Pick each line that has "none" out of the records.

▸ **PROVIDED RECORDS**:

■ ■ ■ ■

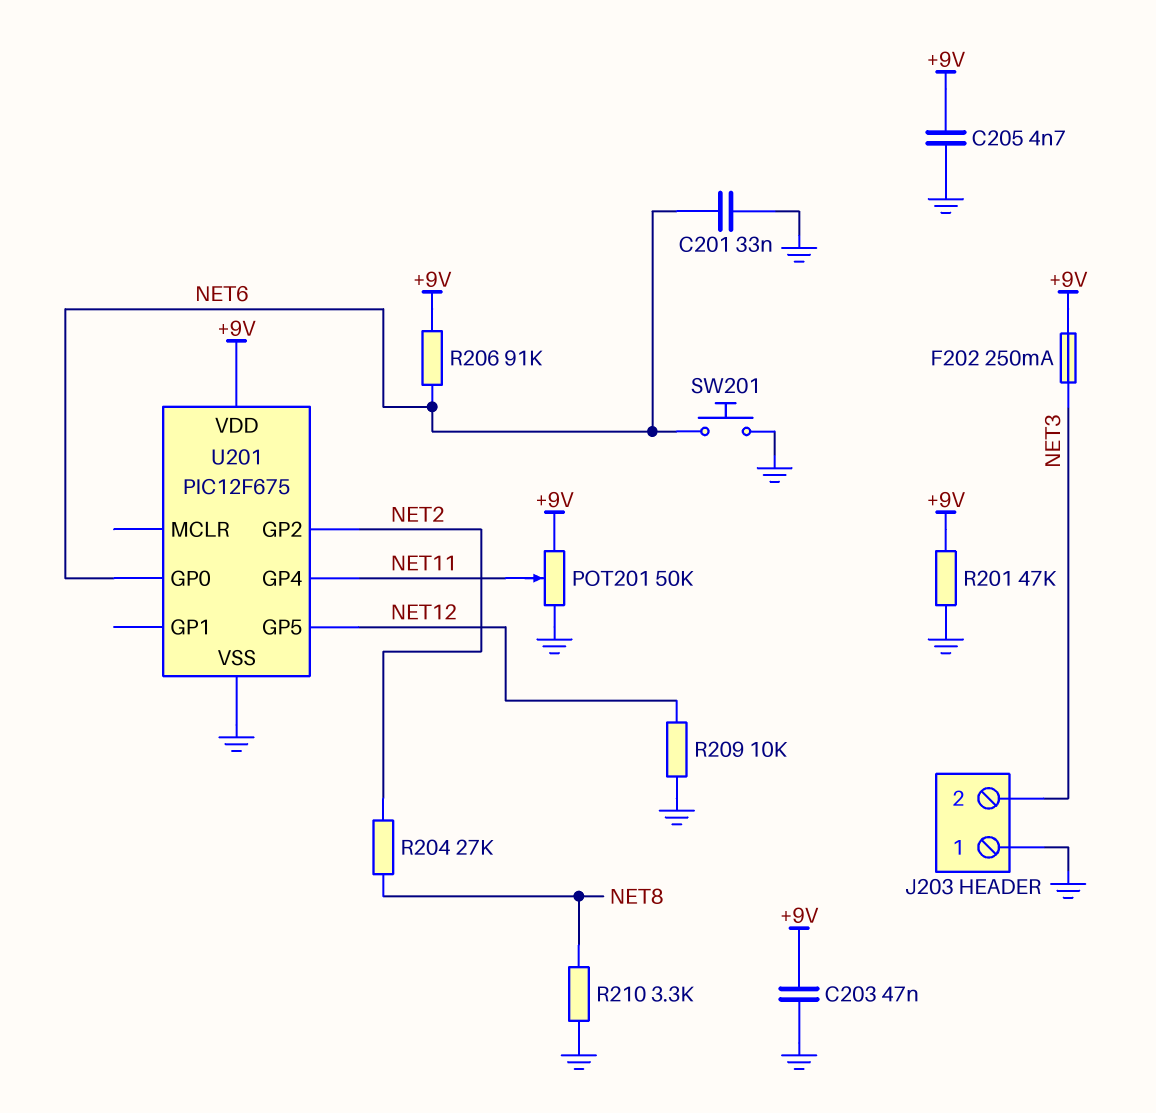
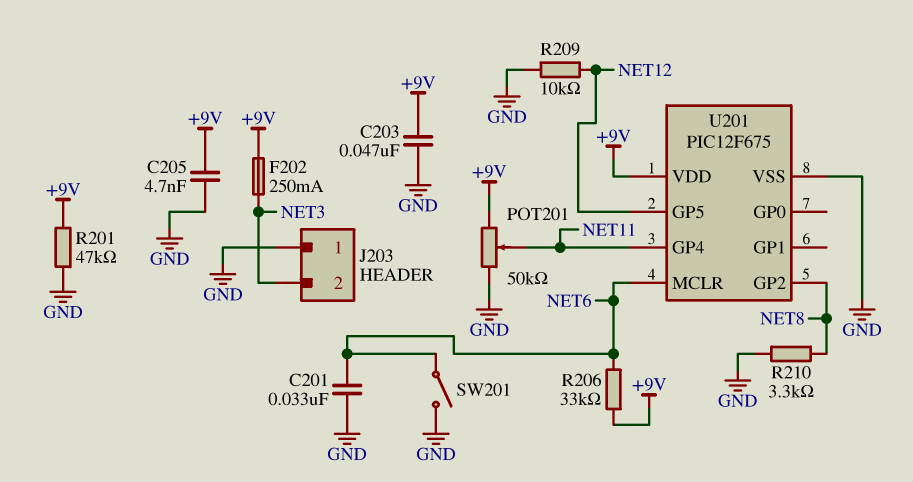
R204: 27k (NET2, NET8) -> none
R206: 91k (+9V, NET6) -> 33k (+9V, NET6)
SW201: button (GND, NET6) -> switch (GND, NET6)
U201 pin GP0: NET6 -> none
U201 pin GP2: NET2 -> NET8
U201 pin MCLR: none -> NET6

■ ■ ■ ■

▸ **RESPONSE TO THIS TASK**:
R204: 27k (NET2, NET8) -> none
U201 pin GP0: NET6 -> none
U201 pin MCLR: none -> NET6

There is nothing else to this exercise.